Task instructions: Pick out and copy every line of the listing below that contains the word "time". Uppercase and lowercase must match.

Data for this task:
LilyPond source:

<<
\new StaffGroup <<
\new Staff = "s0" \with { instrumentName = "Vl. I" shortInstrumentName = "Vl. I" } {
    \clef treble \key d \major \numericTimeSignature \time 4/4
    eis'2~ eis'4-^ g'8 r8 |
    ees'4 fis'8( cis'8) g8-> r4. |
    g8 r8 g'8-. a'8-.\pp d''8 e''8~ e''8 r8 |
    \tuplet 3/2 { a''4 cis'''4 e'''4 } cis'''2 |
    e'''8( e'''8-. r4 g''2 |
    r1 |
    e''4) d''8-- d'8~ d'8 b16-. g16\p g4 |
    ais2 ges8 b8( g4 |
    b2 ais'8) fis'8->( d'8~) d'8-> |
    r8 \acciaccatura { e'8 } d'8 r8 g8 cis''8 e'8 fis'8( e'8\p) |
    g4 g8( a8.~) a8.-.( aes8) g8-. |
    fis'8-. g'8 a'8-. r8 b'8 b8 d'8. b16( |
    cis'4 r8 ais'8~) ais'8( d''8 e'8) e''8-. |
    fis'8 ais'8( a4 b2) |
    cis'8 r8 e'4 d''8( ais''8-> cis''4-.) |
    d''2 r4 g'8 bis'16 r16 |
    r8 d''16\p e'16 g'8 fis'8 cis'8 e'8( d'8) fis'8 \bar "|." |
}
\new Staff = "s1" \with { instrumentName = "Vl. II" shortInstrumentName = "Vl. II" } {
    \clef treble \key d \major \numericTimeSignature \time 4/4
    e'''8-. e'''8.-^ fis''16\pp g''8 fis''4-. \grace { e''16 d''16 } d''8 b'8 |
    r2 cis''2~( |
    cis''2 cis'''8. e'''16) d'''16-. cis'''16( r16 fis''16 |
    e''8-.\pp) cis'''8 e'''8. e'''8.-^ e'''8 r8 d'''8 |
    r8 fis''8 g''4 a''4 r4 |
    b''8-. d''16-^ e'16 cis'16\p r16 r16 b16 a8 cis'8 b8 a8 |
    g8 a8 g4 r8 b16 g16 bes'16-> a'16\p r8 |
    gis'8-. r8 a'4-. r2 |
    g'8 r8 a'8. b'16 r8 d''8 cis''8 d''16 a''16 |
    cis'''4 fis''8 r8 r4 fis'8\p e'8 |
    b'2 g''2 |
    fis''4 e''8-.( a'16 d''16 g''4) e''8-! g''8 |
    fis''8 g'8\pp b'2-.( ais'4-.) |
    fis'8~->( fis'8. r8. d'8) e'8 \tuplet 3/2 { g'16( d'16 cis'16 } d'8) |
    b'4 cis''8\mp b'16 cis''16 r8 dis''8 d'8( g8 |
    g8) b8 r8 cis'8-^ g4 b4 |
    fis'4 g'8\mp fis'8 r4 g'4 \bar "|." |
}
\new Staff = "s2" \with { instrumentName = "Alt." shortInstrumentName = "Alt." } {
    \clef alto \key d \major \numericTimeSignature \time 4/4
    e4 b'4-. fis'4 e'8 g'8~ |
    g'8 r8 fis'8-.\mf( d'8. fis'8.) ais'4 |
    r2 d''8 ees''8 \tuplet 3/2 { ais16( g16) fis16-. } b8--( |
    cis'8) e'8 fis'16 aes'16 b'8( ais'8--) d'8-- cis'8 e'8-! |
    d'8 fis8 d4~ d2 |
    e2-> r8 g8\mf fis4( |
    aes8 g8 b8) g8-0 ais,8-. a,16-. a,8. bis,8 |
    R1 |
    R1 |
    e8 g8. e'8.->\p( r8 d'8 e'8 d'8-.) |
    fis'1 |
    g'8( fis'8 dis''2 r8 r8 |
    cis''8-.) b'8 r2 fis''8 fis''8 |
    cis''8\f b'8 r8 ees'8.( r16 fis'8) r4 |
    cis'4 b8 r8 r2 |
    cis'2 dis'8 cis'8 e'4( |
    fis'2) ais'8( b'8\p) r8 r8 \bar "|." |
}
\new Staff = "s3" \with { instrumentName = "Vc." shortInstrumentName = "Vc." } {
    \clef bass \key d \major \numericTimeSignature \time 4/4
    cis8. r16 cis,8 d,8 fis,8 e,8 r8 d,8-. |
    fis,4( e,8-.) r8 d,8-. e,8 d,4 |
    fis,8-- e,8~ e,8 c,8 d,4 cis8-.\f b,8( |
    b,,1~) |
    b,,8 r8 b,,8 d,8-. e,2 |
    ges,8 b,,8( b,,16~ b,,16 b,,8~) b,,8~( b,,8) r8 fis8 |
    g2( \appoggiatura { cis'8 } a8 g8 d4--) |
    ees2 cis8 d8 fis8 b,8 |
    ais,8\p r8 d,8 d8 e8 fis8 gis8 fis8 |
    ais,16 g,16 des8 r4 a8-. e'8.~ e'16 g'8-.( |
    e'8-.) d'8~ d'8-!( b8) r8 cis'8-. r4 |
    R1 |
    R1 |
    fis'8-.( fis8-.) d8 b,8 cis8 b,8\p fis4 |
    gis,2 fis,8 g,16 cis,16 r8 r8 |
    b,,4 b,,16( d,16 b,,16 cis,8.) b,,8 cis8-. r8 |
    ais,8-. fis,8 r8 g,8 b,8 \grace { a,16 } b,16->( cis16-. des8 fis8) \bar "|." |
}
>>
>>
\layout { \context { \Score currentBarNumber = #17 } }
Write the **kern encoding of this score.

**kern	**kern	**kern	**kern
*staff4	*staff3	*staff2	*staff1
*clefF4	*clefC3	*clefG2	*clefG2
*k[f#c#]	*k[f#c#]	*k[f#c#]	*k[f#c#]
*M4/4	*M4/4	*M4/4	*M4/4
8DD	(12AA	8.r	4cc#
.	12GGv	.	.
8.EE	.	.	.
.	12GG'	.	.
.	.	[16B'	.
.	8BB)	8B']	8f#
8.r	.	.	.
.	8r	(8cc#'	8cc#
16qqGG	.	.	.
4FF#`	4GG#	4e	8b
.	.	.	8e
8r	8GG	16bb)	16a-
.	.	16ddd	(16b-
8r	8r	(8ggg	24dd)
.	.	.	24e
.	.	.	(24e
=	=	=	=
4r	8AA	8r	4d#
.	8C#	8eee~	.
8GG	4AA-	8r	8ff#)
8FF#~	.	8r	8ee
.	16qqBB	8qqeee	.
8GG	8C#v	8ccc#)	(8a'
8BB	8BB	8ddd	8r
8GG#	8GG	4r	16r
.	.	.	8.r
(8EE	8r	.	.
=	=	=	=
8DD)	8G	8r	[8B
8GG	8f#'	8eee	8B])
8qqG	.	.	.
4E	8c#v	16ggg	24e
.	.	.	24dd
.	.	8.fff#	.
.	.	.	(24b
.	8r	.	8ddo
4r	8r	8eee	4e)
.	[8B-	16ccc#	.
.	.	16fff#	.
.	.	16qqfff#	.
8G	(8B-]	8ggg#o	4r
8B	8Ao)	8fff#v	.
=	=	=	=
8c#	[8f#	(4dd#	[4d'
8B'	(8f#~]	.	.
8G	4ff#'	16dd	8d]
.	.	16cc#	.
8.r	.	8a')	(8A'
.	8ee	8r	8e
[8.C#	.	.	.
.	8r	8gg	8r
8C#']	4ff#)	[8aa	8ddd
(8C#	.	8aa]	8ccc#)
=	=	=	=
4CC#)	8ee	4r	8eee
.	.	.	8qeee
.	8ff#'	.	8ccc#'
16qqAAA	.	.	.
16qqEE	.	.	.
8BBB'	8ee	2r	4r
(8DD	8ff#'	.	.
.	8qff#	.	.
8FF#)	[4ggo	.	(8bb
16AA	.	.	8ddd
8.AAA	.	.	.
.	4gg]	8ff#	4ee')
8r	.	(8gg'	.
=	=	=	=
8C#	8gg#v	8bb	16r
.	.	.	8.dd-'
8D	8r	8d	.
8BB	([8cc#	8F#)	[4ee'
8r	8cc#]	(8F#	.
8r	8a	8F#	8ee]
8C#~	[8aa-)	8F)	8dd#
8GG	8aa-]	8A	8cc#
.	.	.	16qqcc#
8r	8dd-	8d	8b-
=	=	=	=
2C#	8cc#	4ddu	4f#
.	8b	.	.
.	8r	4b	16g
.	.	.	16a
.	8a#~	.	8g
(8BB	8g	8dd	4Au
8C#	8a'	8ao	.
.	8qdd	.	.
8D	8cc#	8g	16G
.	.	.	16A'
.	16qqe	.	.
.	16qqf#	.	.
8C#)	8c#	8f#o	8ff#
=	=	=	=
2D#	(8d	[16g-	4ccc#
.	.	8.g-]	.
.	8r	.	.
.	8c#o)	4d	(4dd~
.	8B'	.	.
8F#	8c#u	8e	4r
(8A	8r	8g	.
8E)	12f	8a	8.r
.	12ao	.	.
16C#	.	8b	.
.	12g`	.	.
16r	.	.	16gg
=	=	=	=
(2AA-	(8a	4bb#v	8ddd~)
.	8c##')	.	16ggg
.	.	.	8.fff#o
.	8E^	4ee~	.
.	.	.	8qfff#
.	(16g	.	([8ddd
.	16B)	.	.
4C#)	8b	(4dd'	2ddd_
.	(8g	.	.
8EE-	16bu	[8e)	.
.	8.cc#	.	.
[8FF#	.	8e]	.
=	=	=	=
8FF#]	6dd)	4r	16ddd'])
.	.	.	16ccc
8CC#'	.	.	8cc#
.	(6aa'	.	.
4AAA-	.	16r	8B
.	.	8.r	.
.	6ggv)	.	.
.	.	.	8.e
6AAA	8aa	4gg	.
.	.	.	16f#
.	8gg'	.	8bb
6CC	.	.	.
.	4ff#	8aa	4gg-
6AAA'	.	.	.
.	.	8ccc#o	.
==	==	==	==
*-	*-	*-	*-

Solution:
    \clef treble \key d \major \numericTimeSignature \time 4/4
    \clef treble \key d \major \numericTimeSignature \time 4/4
    \clef alto \key d \major \numericTimeSignature \time 4/4
    \clef bass \key d \major \numericTimeSignature \time 4/4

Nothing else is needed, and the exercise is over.